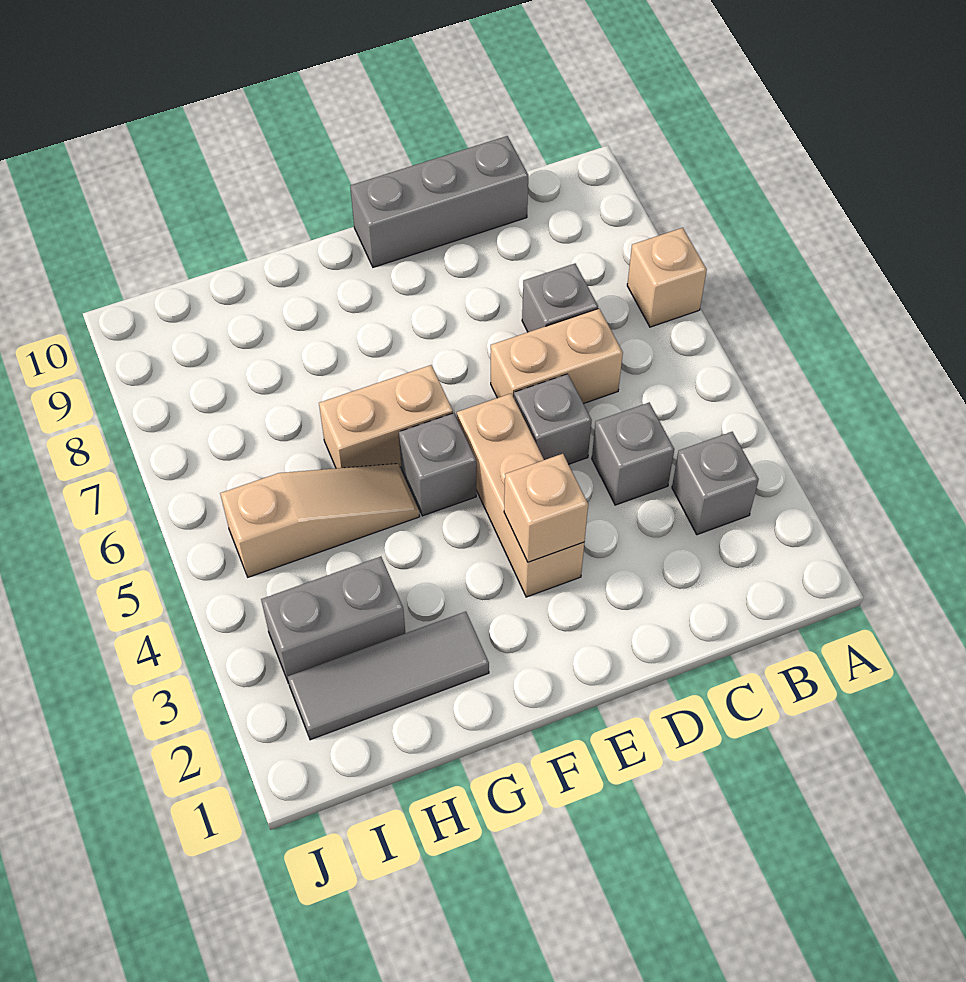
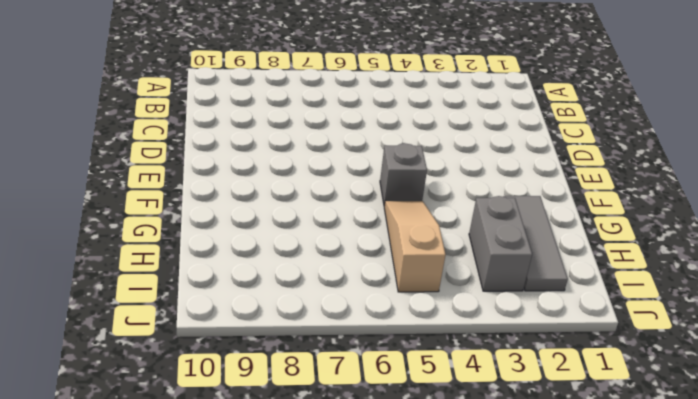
none -> tan brick A7 level 1
none -> grey brick B3 level 1
none -> grey brick C4 level 1

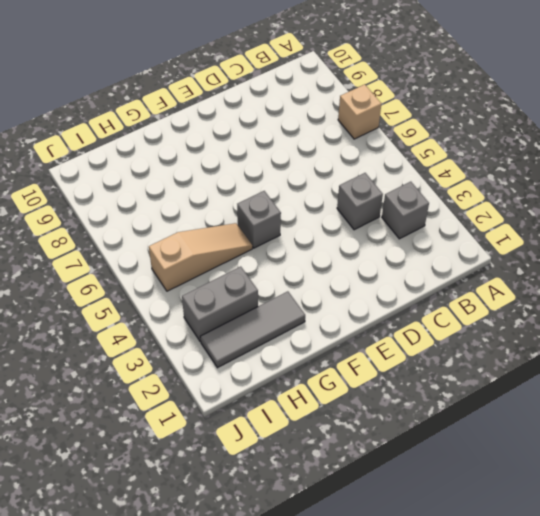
none -> tan brick C6:D6 level 1
none -> grey brick C7 level 1
none -> grey brick C10:E10 level 1

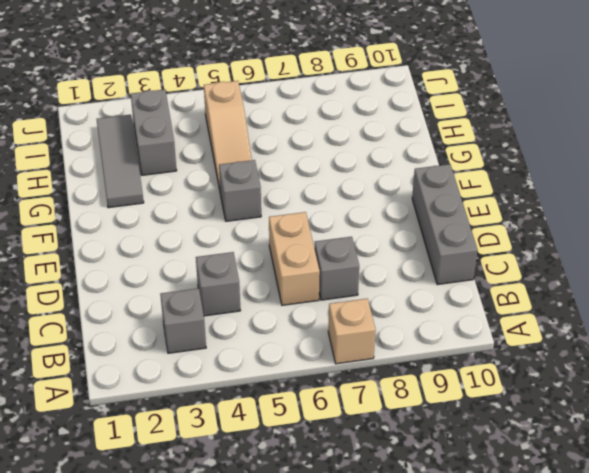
none -> grey brick D5 level 1
none -> tan brick E3:E5 level 1
none -> tan brick F6:G6 level 1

=== Problem to solve ===
Give the data above again, exactly and completely. No pictures go in.

=== Solution to this exercise ===
none -> tan brick A7 level 1
none -> grey brick B3 level 1
none -> grey brick C4 level 1

none -> tan brick C6:D6 level 1
none -> grey brick C7 level 1
none -> grey brick C10:E10 level 1

none -> grey brick D5 level 1
none -> tan brick E3:E5 level 1
none -> tan brick F6:G6 level 1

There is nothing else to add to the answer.